───── RECORDS FOR PROCESSING
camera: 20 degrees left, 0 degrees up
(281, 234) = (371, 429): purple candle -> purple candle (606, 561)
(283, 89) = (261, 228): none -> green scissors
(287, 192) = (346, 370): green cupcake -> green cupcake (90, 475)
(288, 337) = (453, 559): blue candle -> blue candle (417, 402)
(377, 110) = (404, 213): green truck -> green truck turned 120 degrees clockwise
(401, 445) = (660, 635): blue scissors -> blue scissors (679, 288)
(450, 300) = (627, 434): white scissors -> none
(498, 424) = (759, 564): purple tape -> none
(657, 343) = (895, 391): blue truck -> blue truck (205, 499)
──────────
• [PROBLEM TO WORK ON]: Please return, exactly as written, the line containing "(450, 300) = (627, 434): white" and every line after it through the end of the records above, and nothing else.

• [ANSWER FOR THE TASK]:
(450, 300) = (627, 434): white scissors -> none
(498, 424) = (759, 564): purple tape -> none
(657, 343) = (895, 391): blue truck -> blue truck (205, 499)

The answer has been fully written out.